**SUPPLIED INFORMATION**

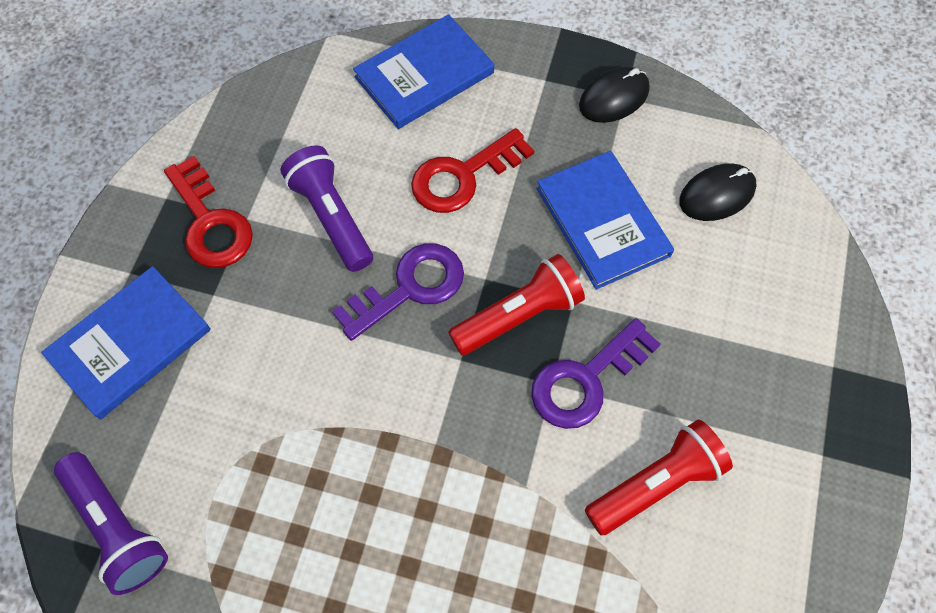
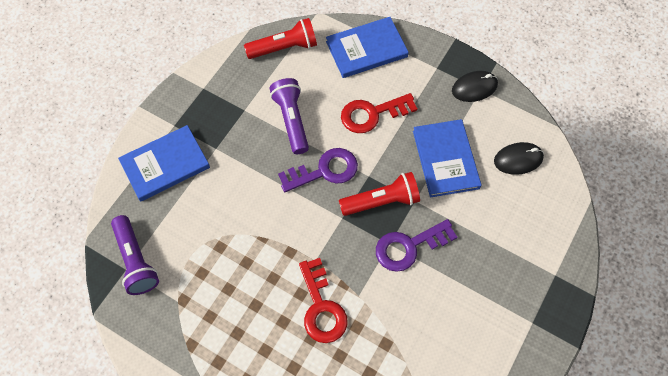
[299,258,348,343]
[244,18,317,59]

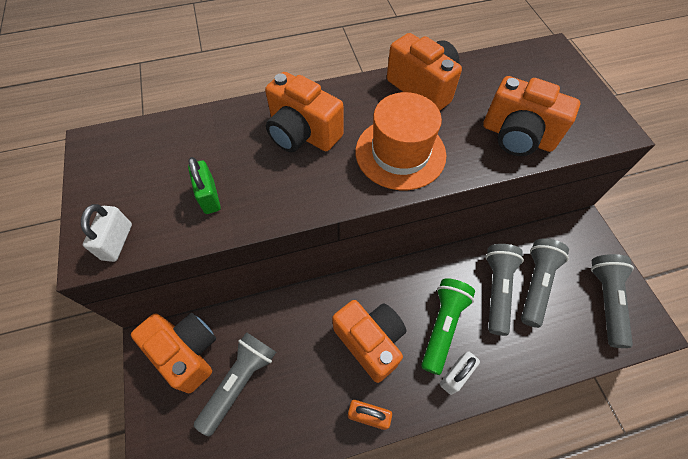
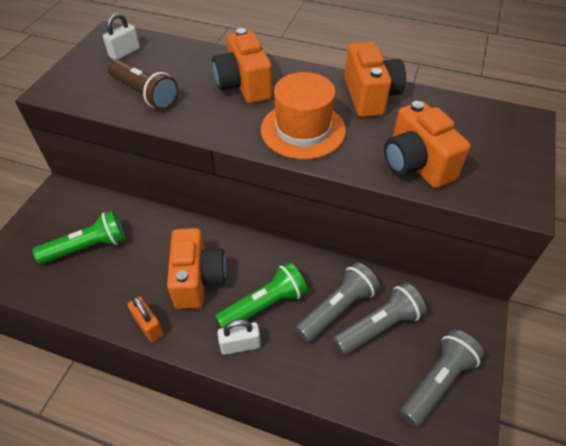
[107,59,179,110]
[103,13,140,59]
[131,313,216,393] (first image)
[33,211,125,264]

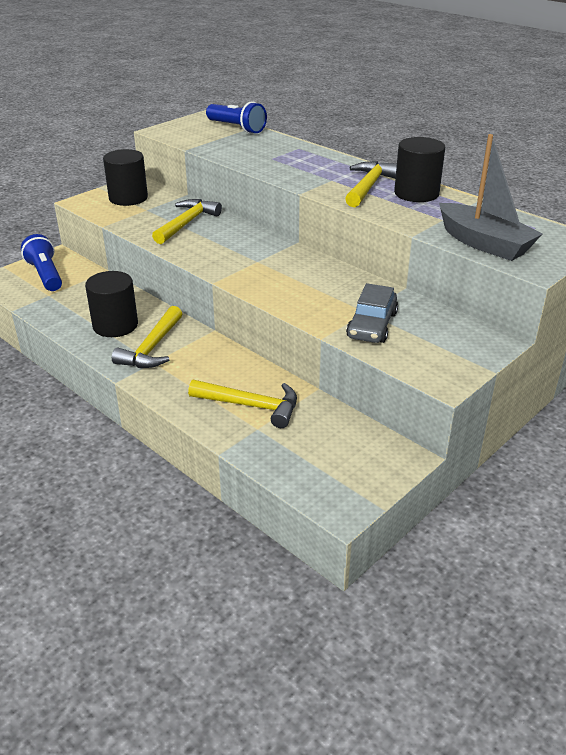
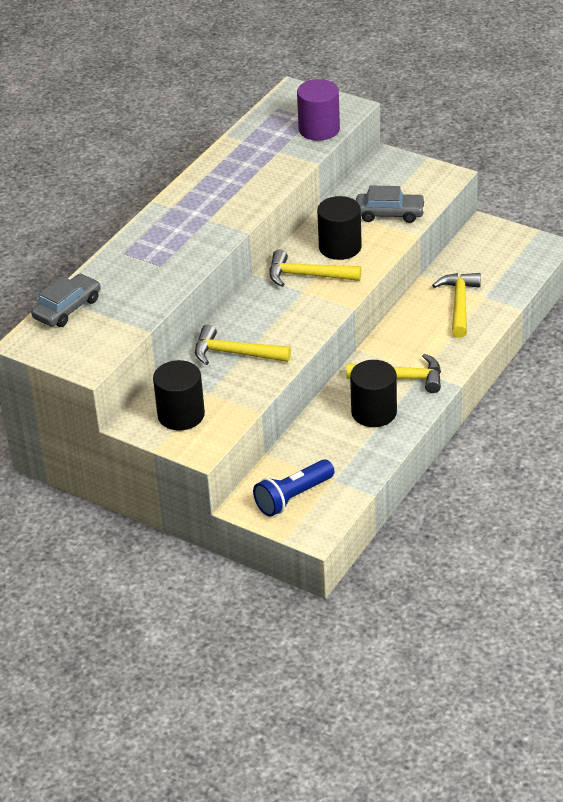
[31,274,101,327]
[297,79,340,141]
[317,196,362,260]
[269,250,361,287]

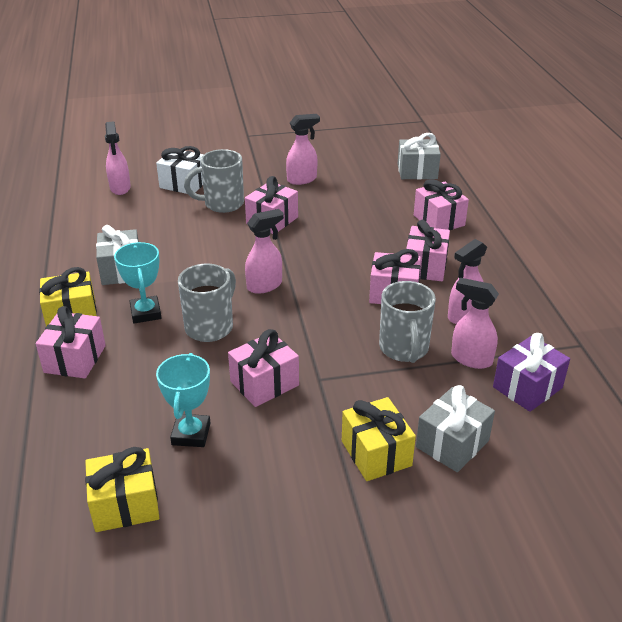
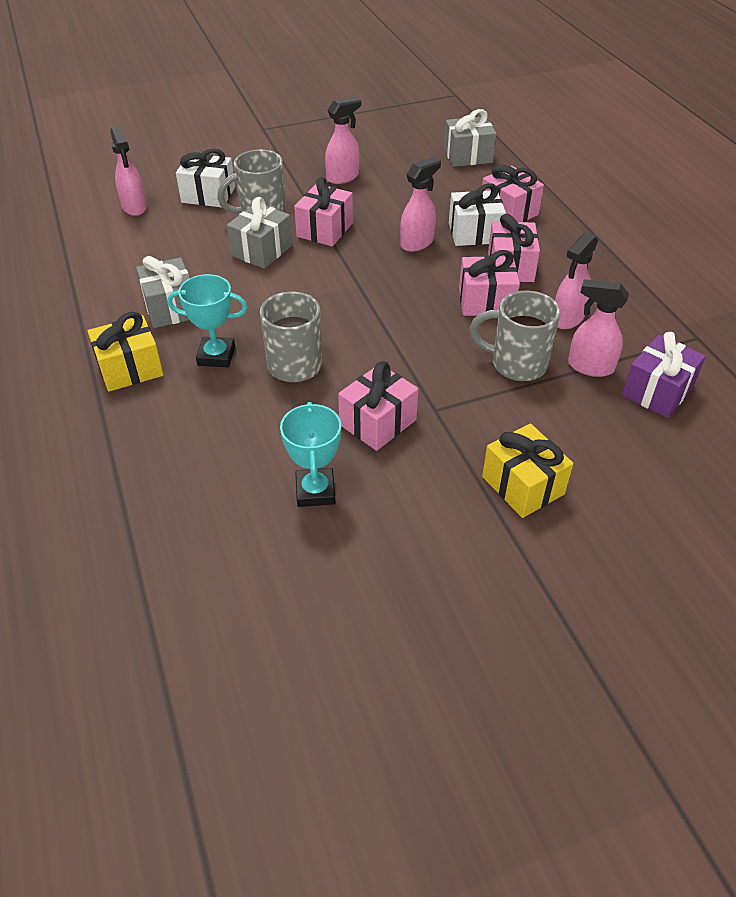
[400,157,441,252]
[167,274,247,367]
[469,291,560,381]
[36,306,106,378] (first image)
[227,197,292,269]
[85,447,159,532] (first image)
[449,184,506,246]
--
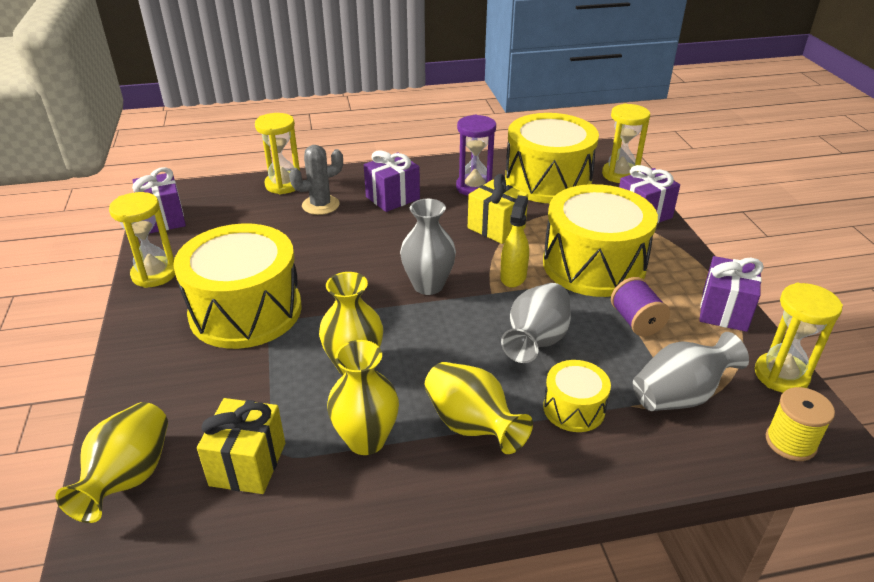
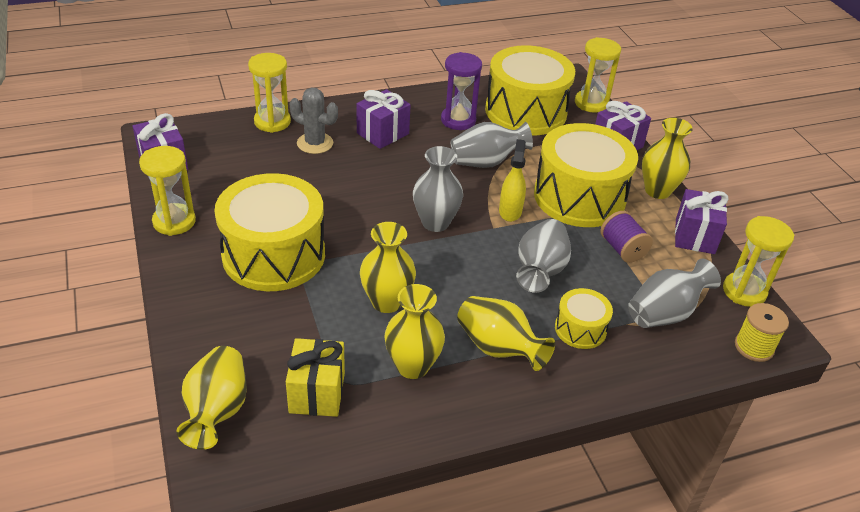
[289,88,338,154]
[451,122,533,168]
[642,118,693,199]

**YOUR GOAL**
Taking the entries above, write out exactly the lines starting with the line containing "[469,291,560,381]" and going on through the line containing "[449,184,506,246]", both included, and nothing else.

**SOLUTION TO THE EXERCISE**
[469,291,560,381]
[36,306,106,378] (first image)
[227,197,292,269]
[85,447,159,532] (first image)
[449,184,506,246]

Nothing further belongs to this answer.